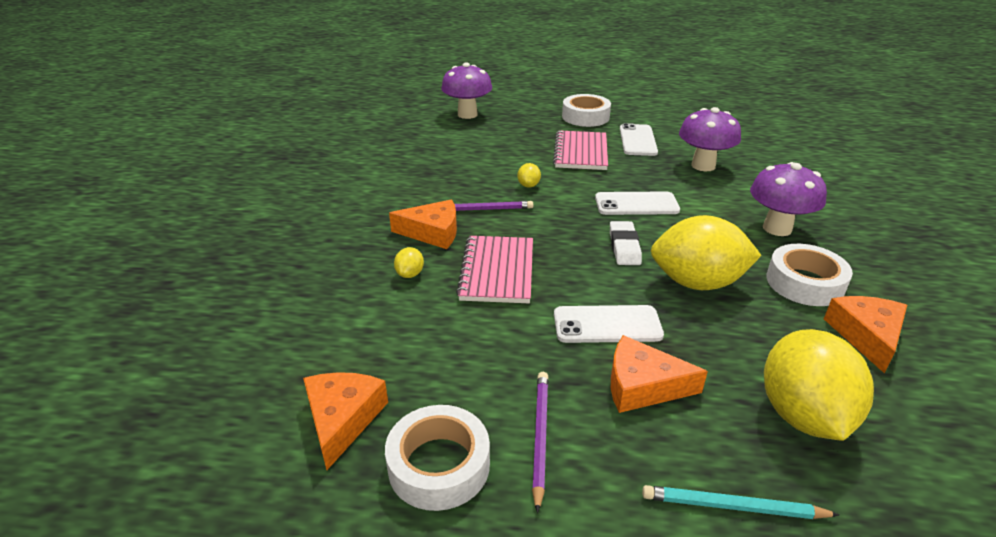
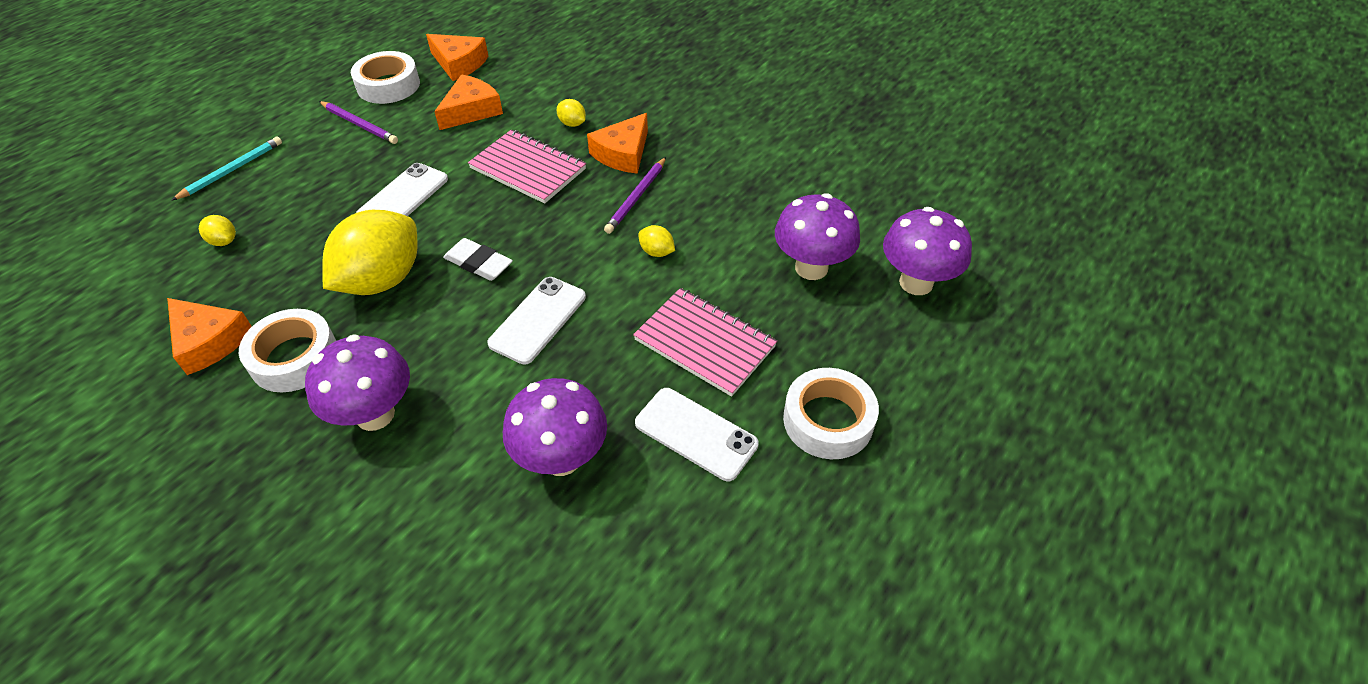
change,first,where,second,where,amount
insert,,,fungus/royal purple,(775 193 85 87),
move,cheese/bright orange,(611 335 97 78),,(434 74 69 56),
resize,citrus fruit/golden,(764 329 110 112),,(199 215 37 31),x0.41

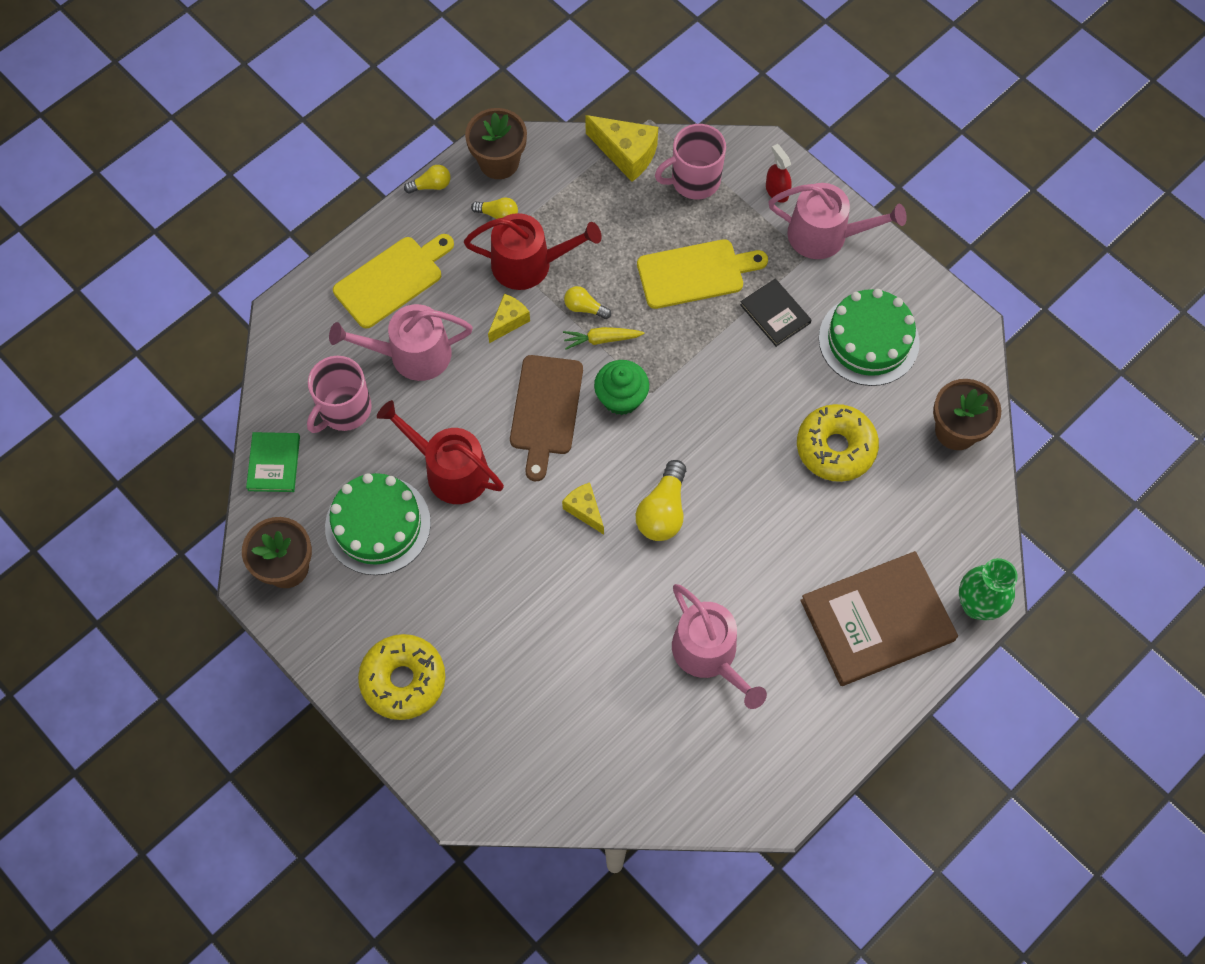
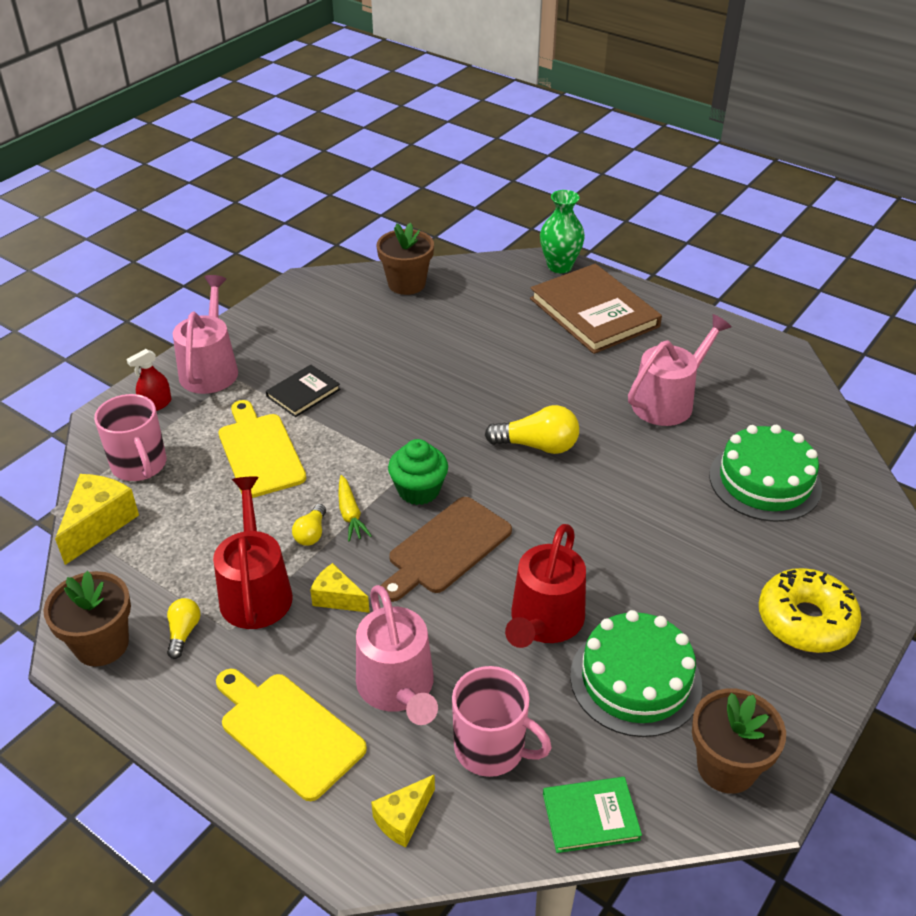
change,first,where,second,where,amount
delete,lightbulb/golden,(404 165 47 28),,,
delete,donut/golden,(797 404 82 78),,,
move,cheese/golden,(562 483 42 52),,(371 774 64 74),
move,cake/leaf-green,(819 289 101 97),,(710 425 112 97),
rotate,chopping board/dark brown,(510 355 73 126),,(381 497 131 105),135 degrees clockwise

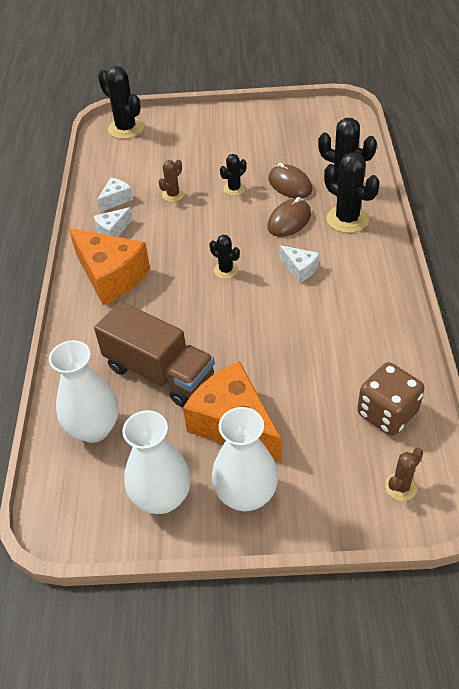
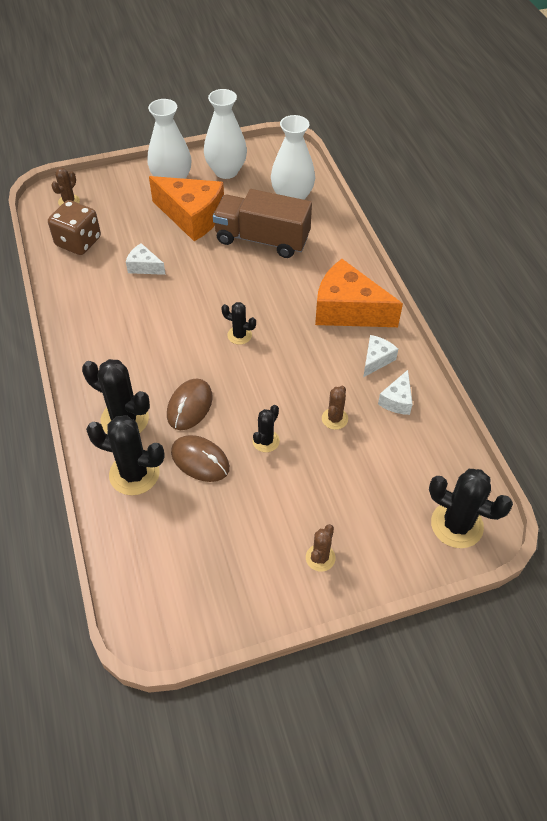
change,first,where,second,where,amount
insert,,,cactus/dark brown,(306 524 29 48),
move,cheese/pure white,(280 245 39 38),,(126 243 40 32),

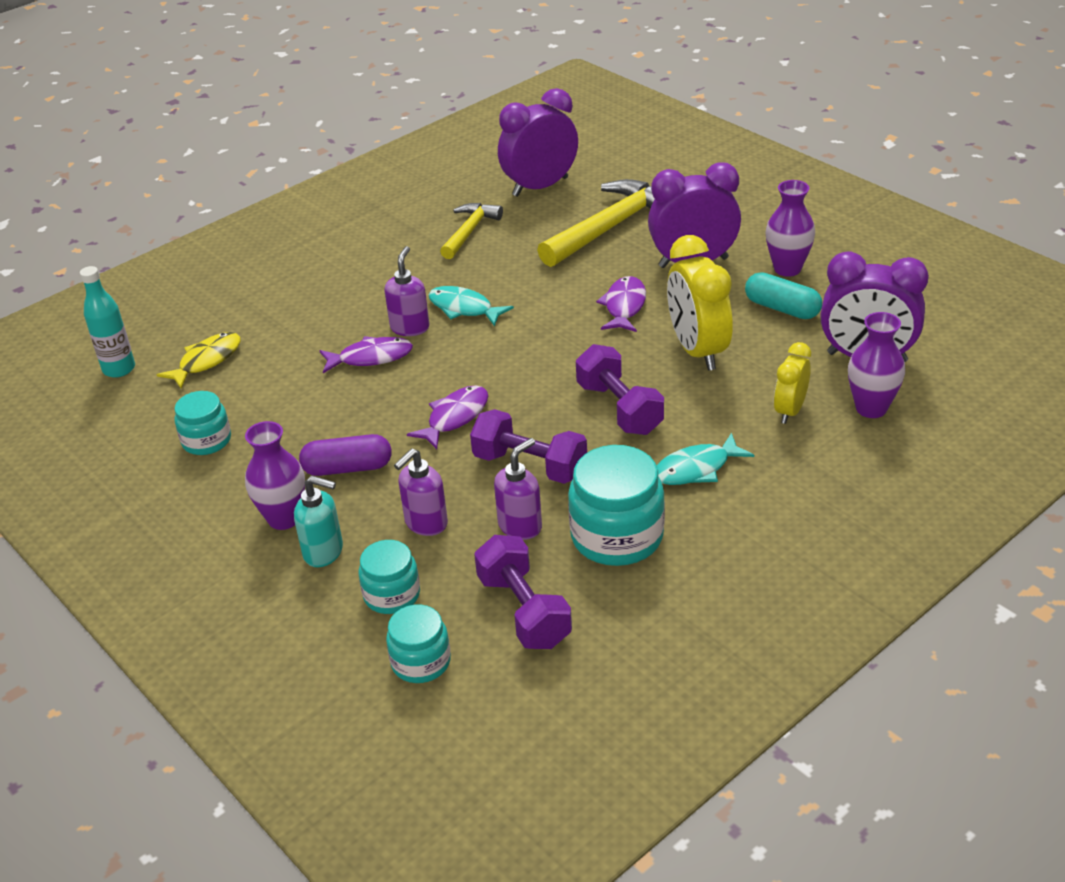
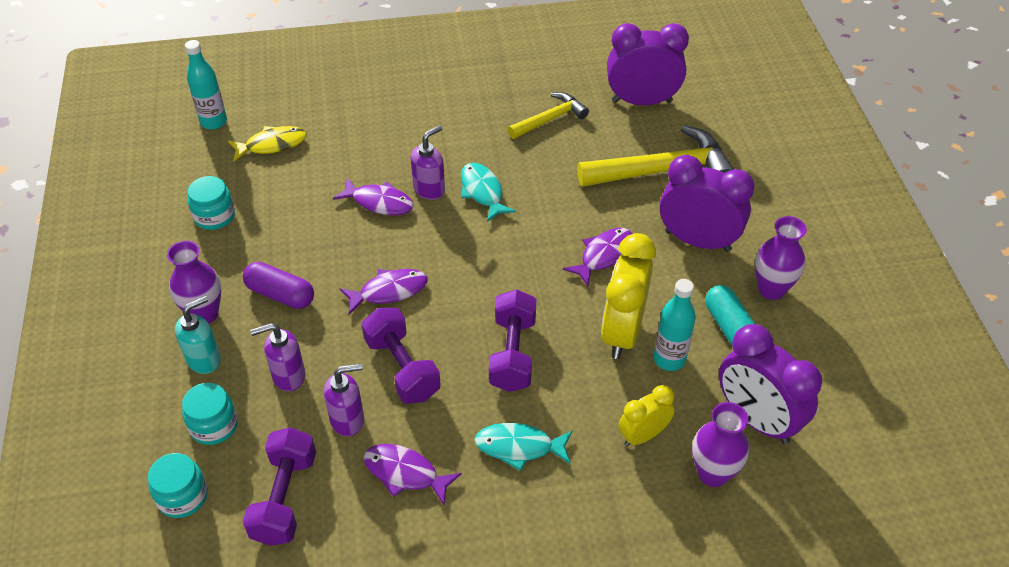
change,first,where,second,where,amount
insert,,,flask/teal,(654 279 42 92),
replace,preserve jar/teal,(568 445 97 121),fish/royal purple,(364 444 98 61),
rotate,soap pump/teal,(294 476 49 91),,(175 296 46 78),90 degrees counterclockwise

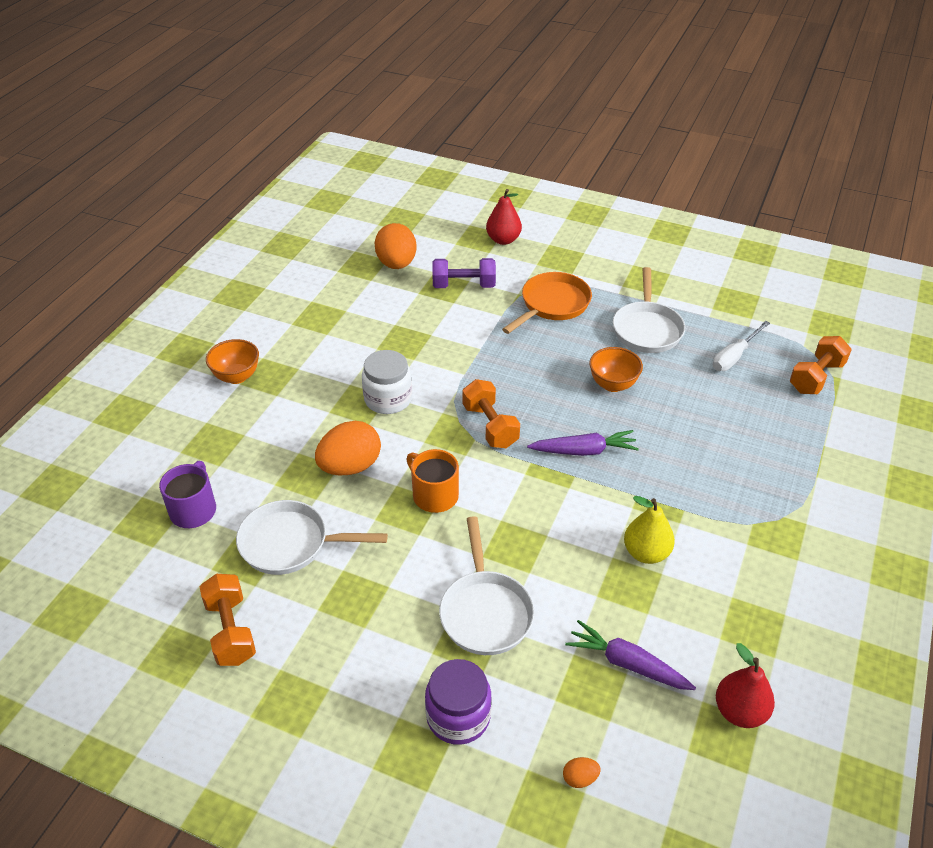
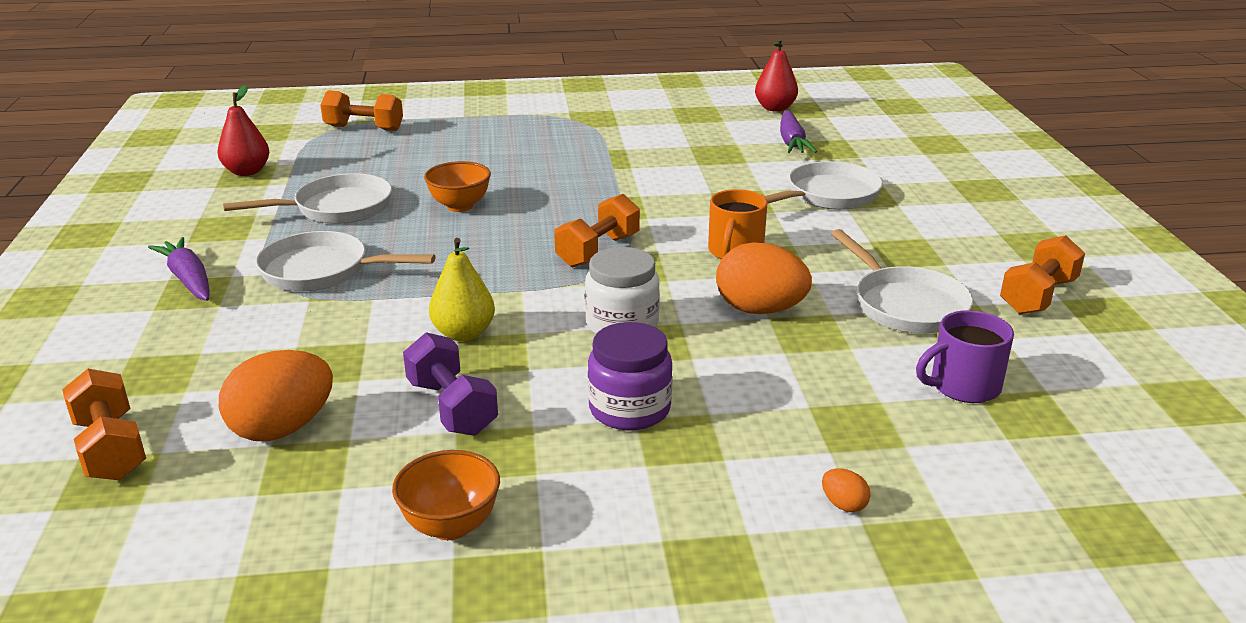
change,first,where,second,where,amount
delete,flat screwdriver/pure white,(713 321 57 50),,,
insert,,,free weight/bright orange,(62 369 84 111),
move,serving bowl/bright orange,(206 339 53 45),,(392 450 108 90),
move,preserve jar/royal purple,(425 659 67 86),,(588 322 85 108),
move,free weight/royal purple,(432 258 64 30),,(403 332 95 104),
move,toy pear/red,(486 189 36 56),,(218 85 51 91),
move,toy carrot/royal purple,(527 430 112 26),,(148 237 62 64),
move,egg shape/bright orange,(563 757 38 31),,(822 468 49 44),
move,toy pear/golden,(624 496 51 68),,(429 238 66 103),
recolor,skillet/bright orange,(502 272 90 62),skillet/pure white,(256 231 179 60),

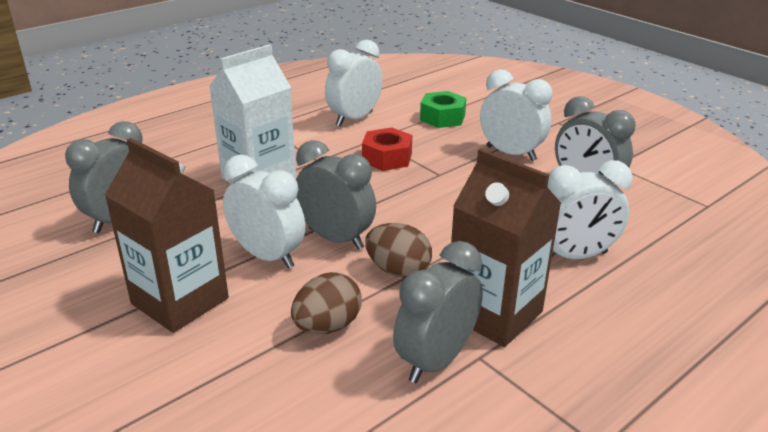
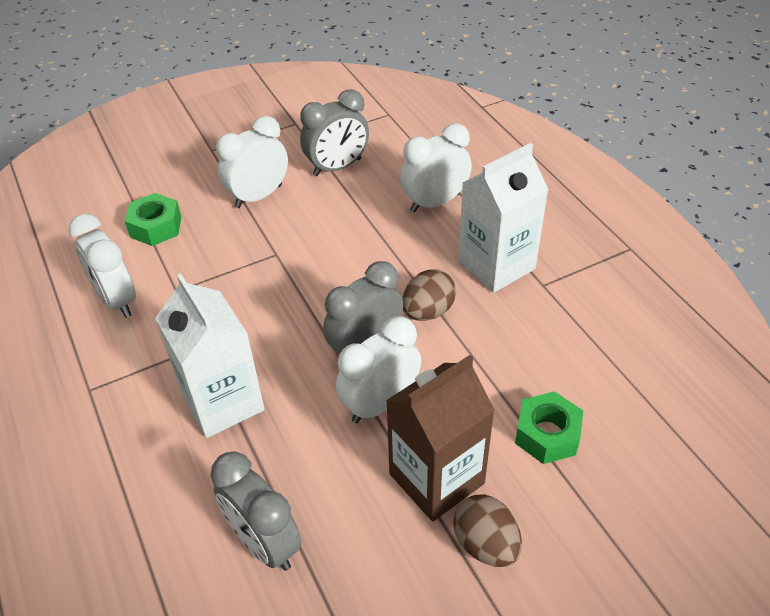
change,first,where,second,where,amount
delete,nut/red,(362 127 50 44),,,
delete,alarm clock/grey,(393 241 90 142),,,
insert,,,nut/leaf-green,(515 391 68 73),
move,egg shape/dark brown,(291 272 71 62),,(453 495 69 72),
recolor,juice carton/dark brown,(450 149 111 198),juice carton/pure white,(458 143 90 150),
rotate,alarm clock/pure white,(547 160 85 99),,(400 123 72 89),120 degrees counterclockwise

☆ ☆ ☆

== Task statement ==
Please give the data again in full, exactly as written, but without any images.

== Task answer ==
change,first,where,second,where,amount
insert,,,fungus/royal purple,(775 193 85 87),
move,cheese/bright orange,(611 335 97 78),,(434 74 69 56),
resize,citrus fruit/golden,(764 329 110 112),,(199 215 37 31),x0.41

change,first,where,second,where,amount
delete,lightbulb/golden,(404 165 47 28),,,
delete,donut/golden,(797 404 82 78),,,
move,cheese/golden,(562 483 42 52),,(371 774 64 74),
move,cake/leaf-green,(819 289 101 97),,(710 425 112 97),
rotate,chopping board/dark brown,(510 355 73 126),,(381 497 131 105),135 degrees clockwise

change,first,where,second,where,amount
insert,,,cactus/dark brown,(306 524 29 48),
move,cheese/pure white,(280 245 39 38),,(126 243 40 32),

change,first,where,second,where,amount
insert,,,flask/teal,(654 279 42 92),
replace,preserve jar/teal,(568 445 97 121),fish/royal purple,(364 444 98 61),
rotate,soap pump/teal,(294 476 49 91),,(175 296 46 78),90 degrees counterclockwise

change,first,where,second,where,amount
delete,flat screwdriver/pure white,(713 321 57 50),,,
insert,,,free weight/bright orange,(62 369 84 111),
move,serving bowl/bright orange,(206 339 53 45),,(392 450 108 90),
move,preserve jar/royal purple,(425 659 67 86),,(588 322 85 108),
move,free weight/royal purple,(432 258 64 30),,(403 332 95 104),
move,toy pear/red,(486 189 36 56),,(218 85 51 91),
move,toy carrot/royal purple,(527 430 112 26),,(148 237 62 64),
move,egg shape/bright orange,(563 757 38 31),,(822 468 49 44),
move,toy pear/golden,(624 496 51 68),,(429 238 66 103),
recolor,skillet/bright orange,(502 272 90 62),skillet/pure white,(256 231 179 60),

change,first,where,second,where,amount
delete,nut/red,(362 127 50 44),,,
delete,alarm clock/grey,(393 241 90 142),,,
insert,,,nut/leaf-green,(515 391 68 73),
move,egg shape/dark brown,(291 272 71 62),,(453 495 69 72),
recolor,juice carton/dark brown,(450 149 111 198),juice carton/pure white,(458 143 90 150),
rotate,alarm clock/pure white,(547 160 85 99),,(400 123 72 89),120 degrees counterclockwise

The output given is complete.